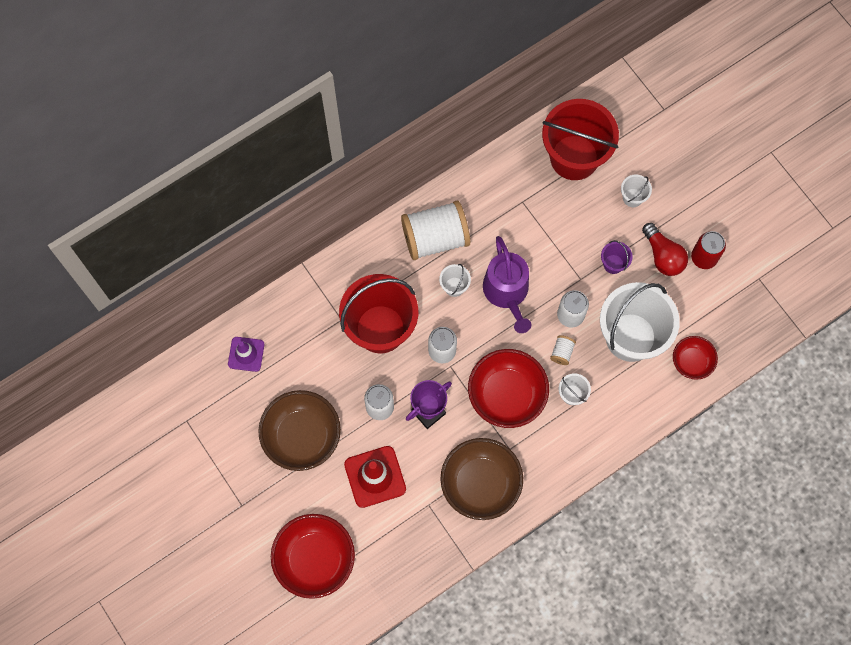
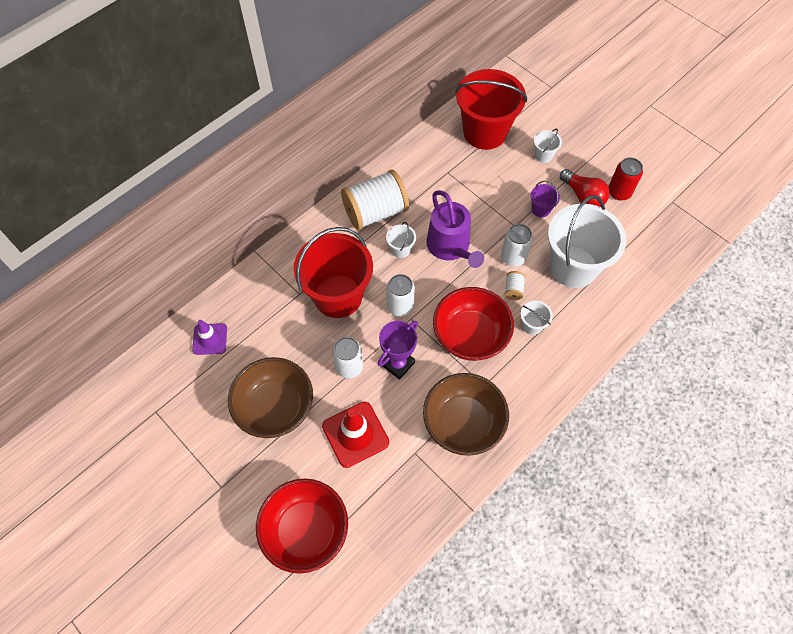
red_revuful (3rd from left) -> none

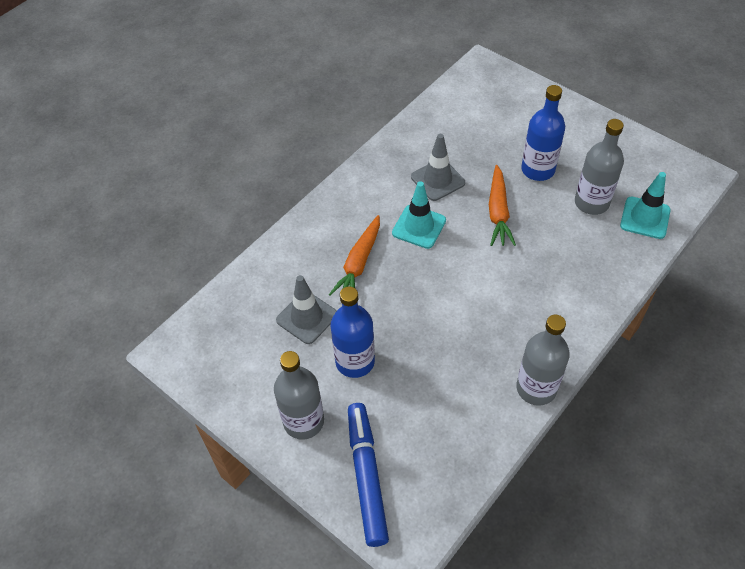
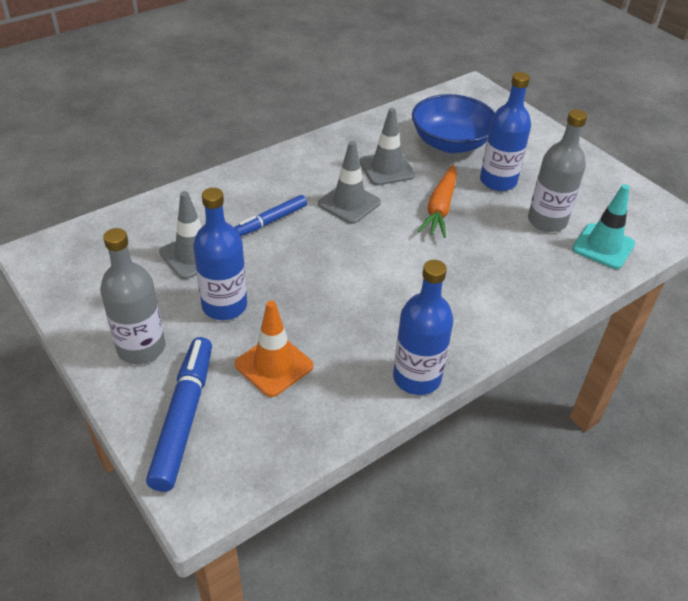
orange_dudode (1st from left) -> blue_rituposu (2nd from left)
turquoise_monelafox (1st from left) -> grey_monelafox (2nd from left)
grey_tefugel (2nd from left) -> blue_tefugel (2nd from left)
none -> orange_monelafox
none -> blue_revuful

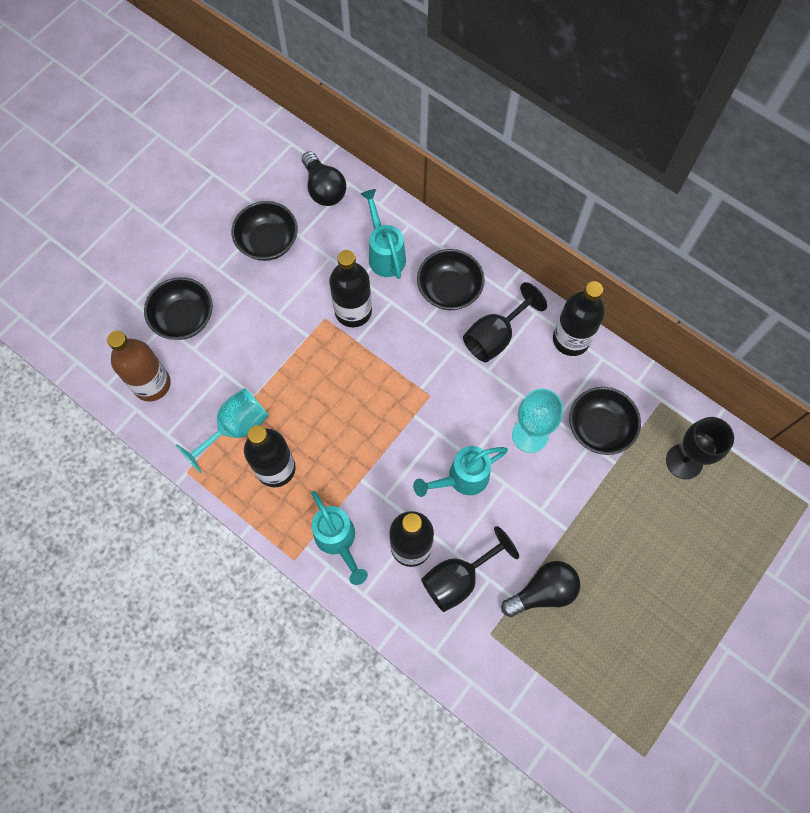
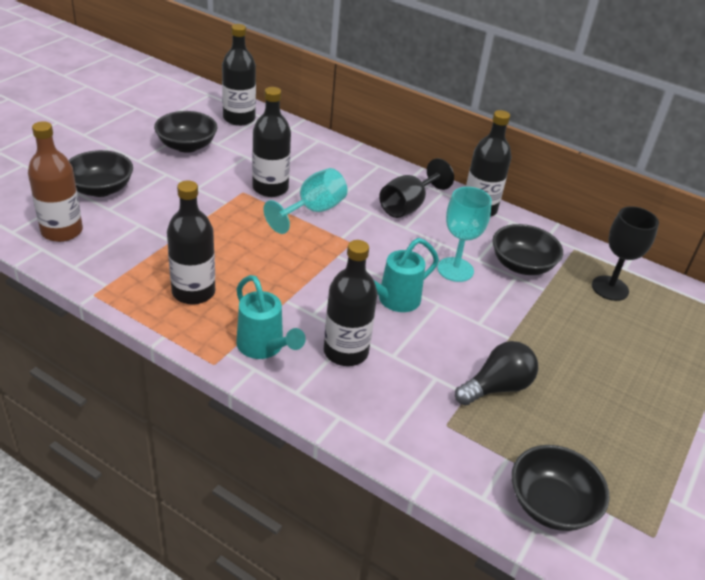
turquoise_numenipak (1st from left), move
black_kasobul (1st from left) -> black_tefugel (2nd from left)
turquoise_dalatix (2nd from left) -> none
black_revuful (3rd from left in the first image) -> black_revuful (4th from left), move
black_numenipak (1st from left) -> none

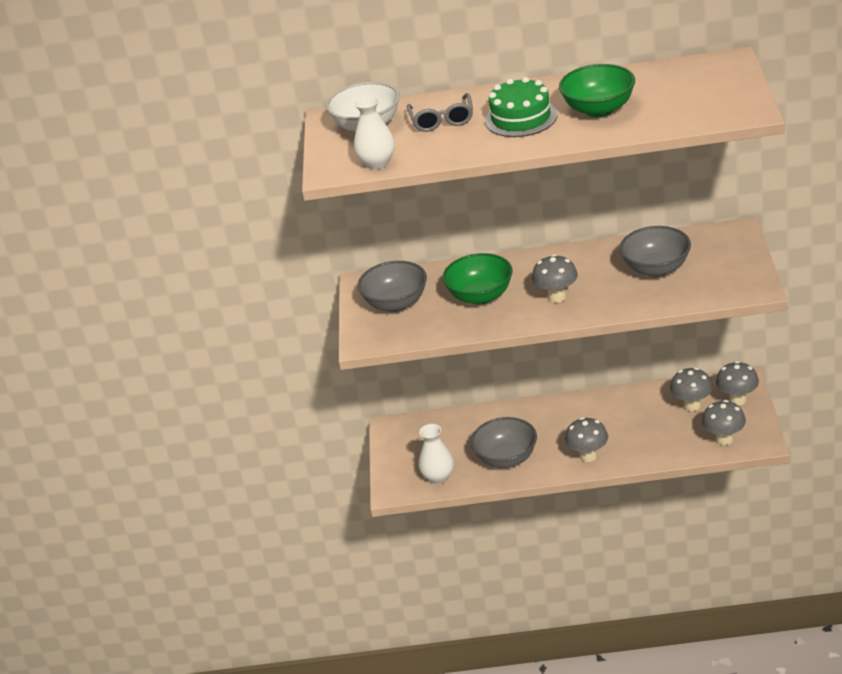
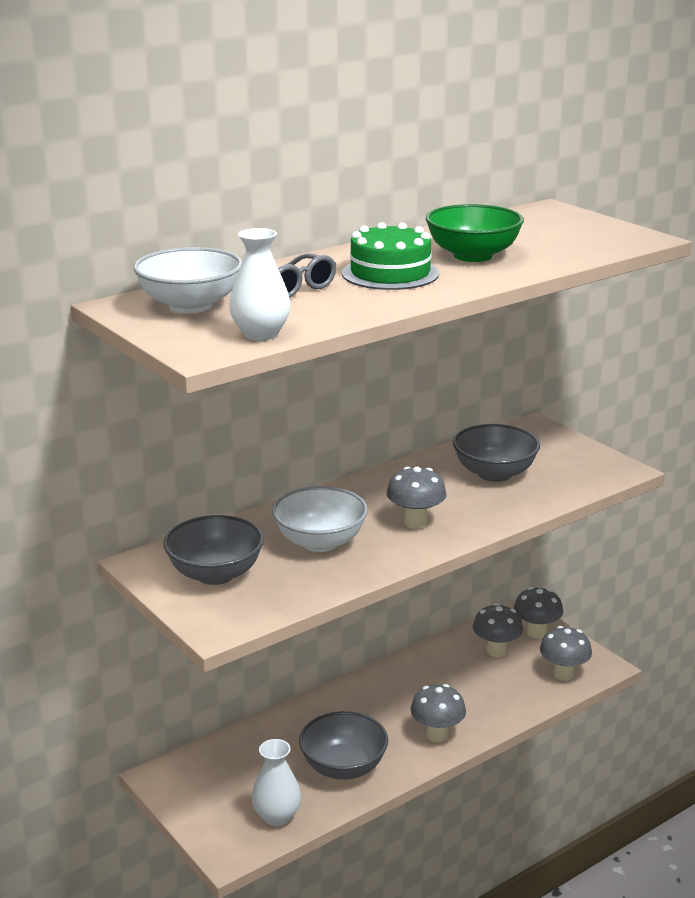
green_revuful (1st from left) -> white_revuful (2nd from left)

+++

Problem
Reproduce exactly, without any picture, the lines from the one bearing "orange_dudode (1st from" to the last line of the records above.

Your response
orange_dudode (1st from left) -> blue_rituposu (2nd from left)
turquoise_monelafox (1st from left) -> grey_monelafox (2nd from left)
grey_tefugel (2nd from left) -> blue_tefugel (2nd from left)
none -> orange_monelafox
none -> blue_revuful

turquoise_numenipak (1st from left), move
black_kasobul (1st from left) -> black_tefugel (2nd from left)
turquoise_dalatix (2nd from left) -> none
black_revuful (3rd from left in the first image) -> black_revuful (4th from left), move
black_numenipak (1st from left) -> none

green_revuful (1st from left) -> white_revuful (2nd from left)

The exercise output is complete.